» **REQUIRED WORK**: Pictures do not belong in the copy; quote every entry below exactly.

● ● ● ● ●

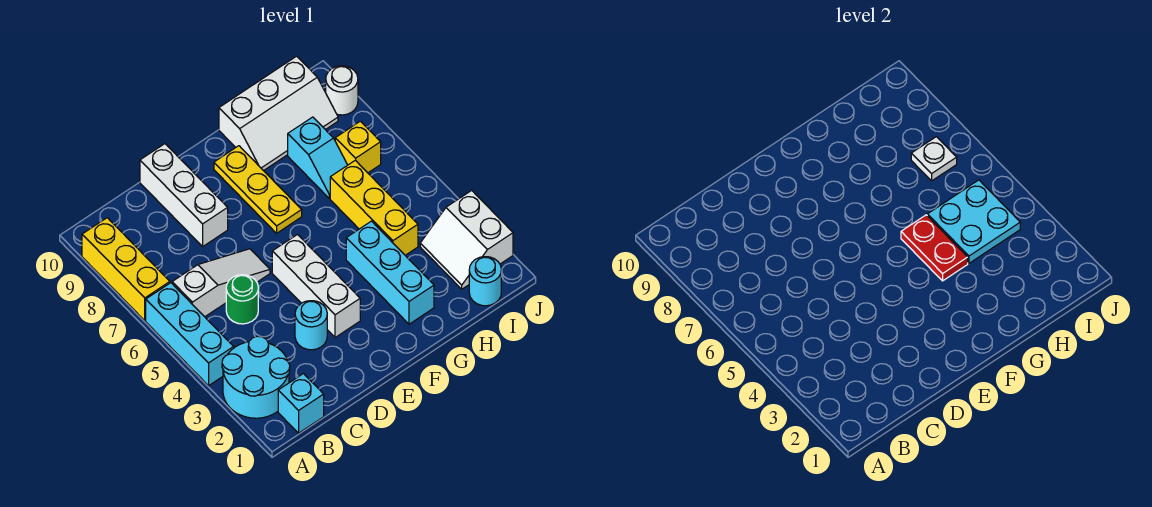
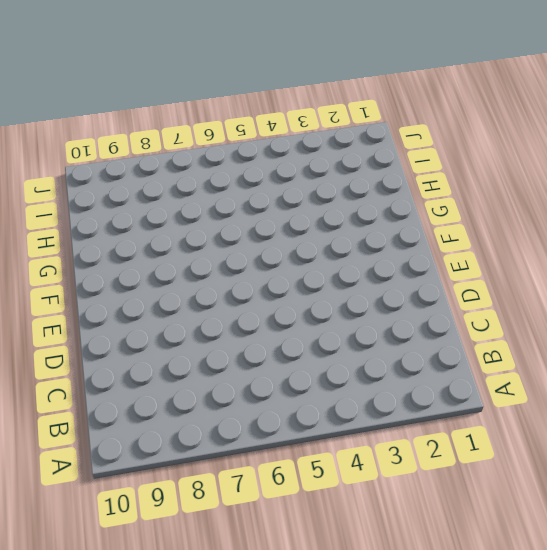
none -> cyan round brick A2:B3 level 1
none -> cyan brick A4:A6 level 1
none -> yellow brick A7:A9 level 1

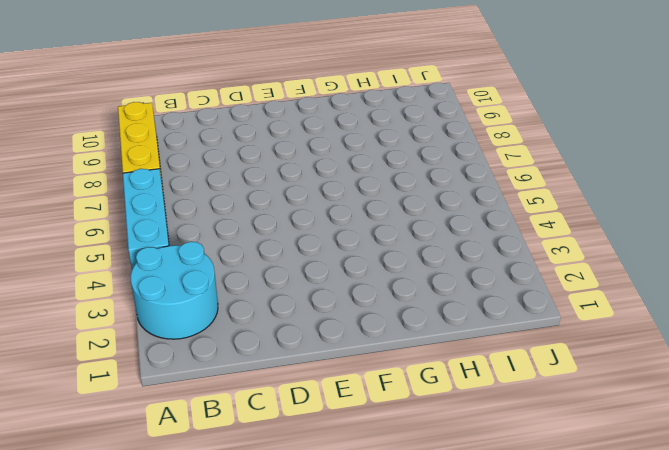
none -> cyan brick B1 level 1
none -> white slope B6:D6 level 1 top B
none -> green round brick C5 level 1

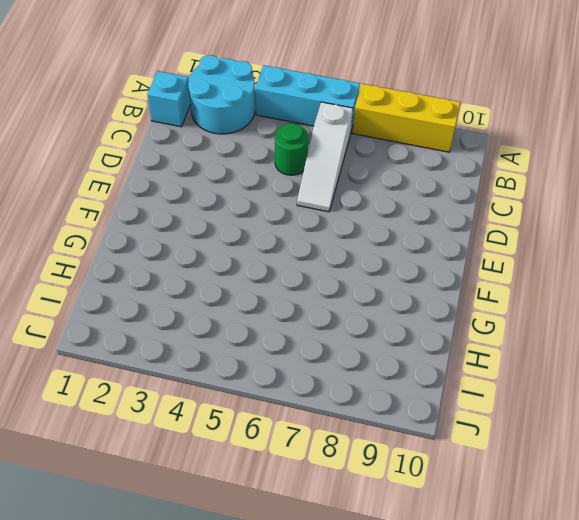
none -> cyan round brick D3 level 1
none -> white brick D8:D10 level 1
none -> white brick E3:E5 level 1

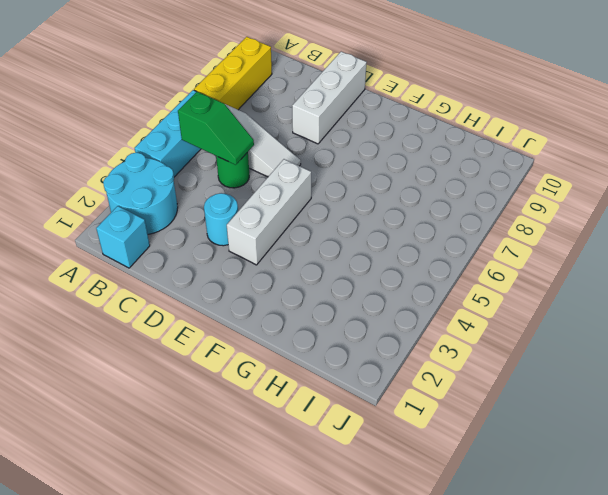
green slope B5:C5 level 2 top B -> none
none -> yellow plate F7:F9 level 1
none -> cyan brick G2:G4 level 1
none -> white slope G9:I10 level 1 top 10

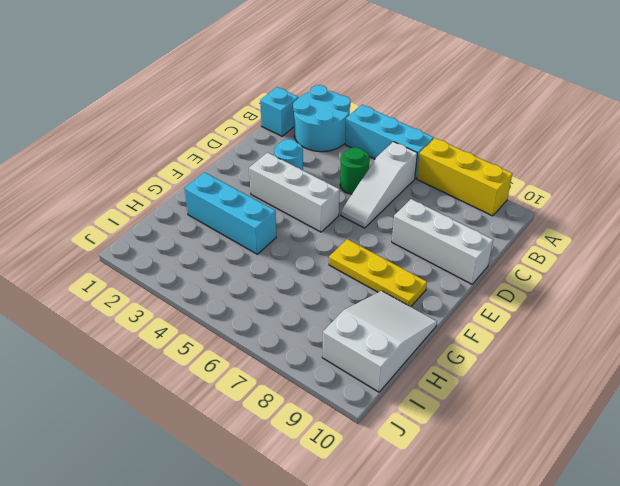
white slope G9:I10 level 1 top I -> white slope G9:I10 level 1 top 10
none -> yellow brick H4:H6 level 1
none -> cyan slope H7:H8 level 1 top 8
none -> cyan round brick I1 level 1

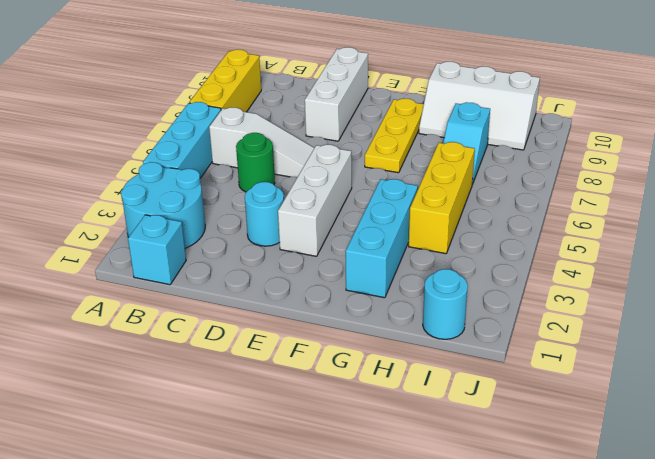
none -> white slope I2:J3 level 1 top J
none -> yellow brick I7 level 1
none -> white round brick J9 level 1

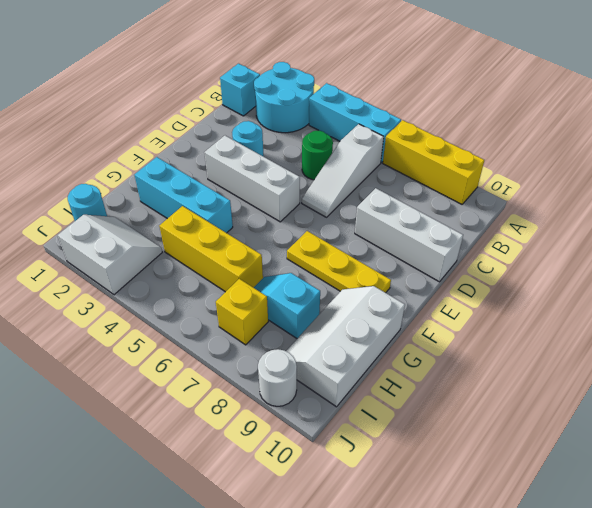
none -> red plate G4:G5 level 2
none -> cyan plate H4:I5 level 2
none -> white plate I7 level 2

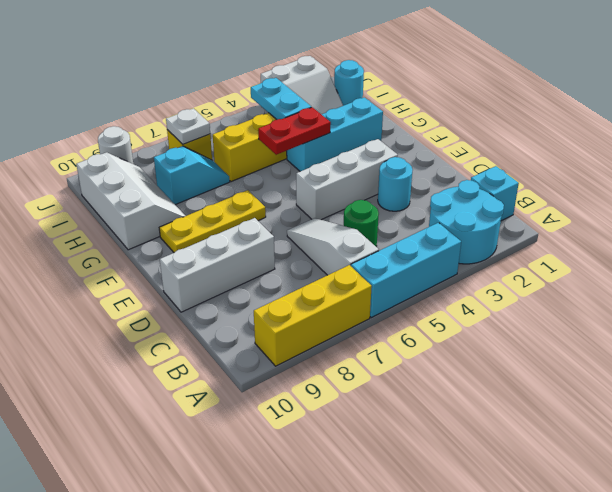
cyan plate H4:I4 level 2 -> cyan plate H4:I5 level 2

● ● ● ● ●

» **ANSWER TO THIS EXERCISE**:
none -> cyan round brick A2:B3 level 1
none -> cyan brick A4:A6 level 1
none -> yellow brick A7:A9 level 1

none -> cyan brick B1 level 1
none -> white slope B6:D6 level 1 top B
none -> green round brick C5 level 1

none -> cyan round brick D3 level 1
none -> white brick D8:D10 level 1
none -> white brick E3:E5 level 1

green slope B5:C5 level 2 top B -> none
none -> yellow plate F7:F9 level 1
none -> cyan brick G2:G4 level 1
none -> white slope G9:I10 level 1 top 10

white slope G9:I10 level 1 top I -> white slope G9:I10 level 1 top 10
none -> yellow brick H4:H6 level 1
none -> cyan slope H7:H8 level 1 top 8
none -> cyan round brick I1 level 1

none -> white slope I2:J3 level 1 top J
none -> yellow brick I7 level 1
none -> white round brick J9 level 1

none -> red plate G4:G5 level 2
none -> cyan plate H4:I5 level 2
none -> white plate I7 level 2

cyan plate H4:I4 level 2 -> cyan plate H4:I5 level 2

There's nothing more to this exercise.